**WHAT YOU SHOULD DO:**
Return the entries below verbatim. Pictures stay out.
-- INPUT RECORDS follows --
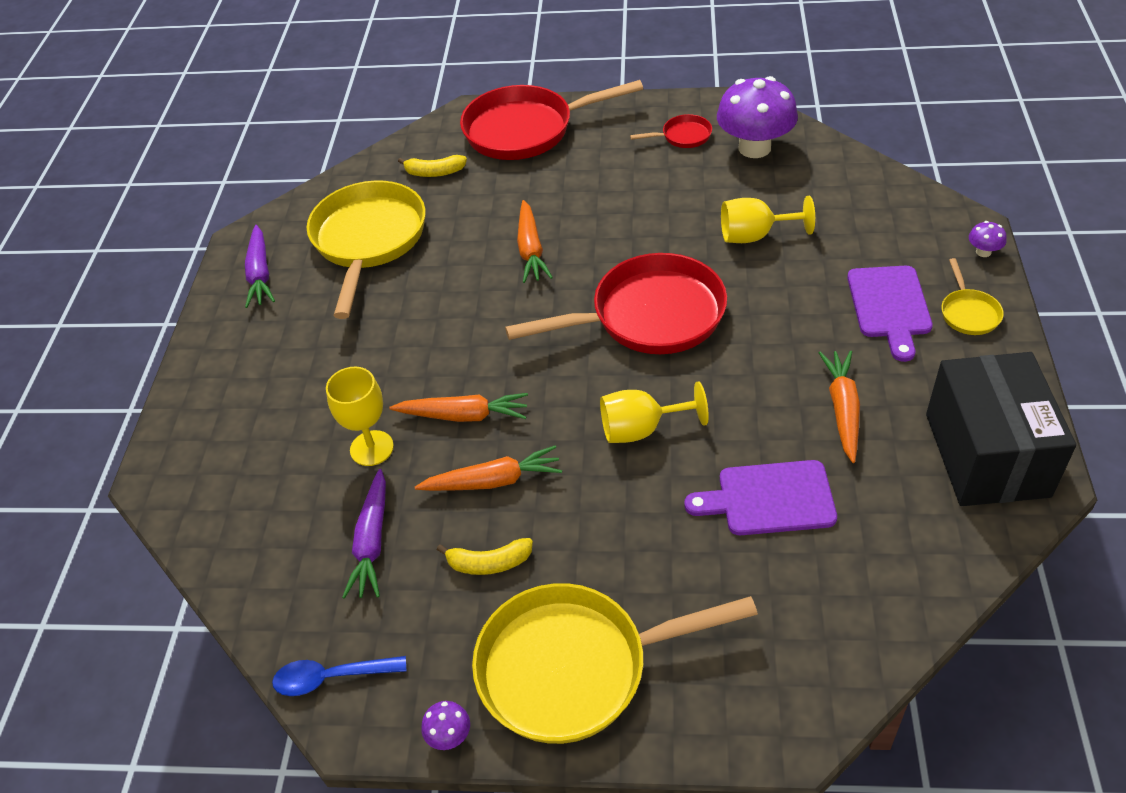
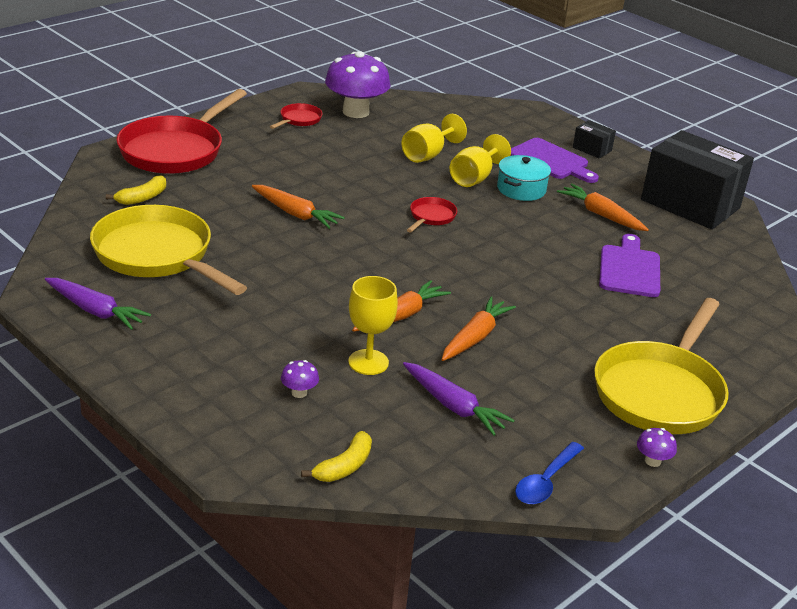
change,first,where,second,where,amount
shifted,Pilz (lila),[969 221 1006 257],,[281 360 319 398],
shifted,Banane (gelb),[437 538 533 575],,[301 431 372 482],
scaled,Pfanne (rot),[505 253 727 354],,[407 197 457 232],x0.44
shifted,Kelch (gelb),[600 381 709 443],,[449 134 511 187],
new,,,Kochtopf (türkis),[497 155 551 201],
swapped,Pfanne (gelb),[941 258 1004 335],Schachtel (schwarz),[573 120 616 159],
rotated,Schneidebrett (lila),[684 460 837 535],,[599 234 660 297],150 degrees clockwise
-- INPUT RECORDS concluded --
**EXERCISE OUTPUT:**
change,first,where,second,where,amount
shifted,Pilz (lila),[969 221 1006 257],,[281 360 319 398],
shifted,Banane (gelb),[437 538 533 575],,[301 431 372 482],
scaled,Pfanne (rot),[505 253 727 354],,[407 197 457 232],x0.44
shifted,Kelch (gelb),[600 381 709 443],,[449 134 511 187],
new,,,Kochtopf (türkis),[497 155 551 201],
swapped,Pfanne (gelb),[941 258 1004 335],Schachtel (schwarz),[573 120 616 159],
rotated,Schneidebrett (lila),[684 460 837 535],,[599 234 660 297],150 degrees clockwise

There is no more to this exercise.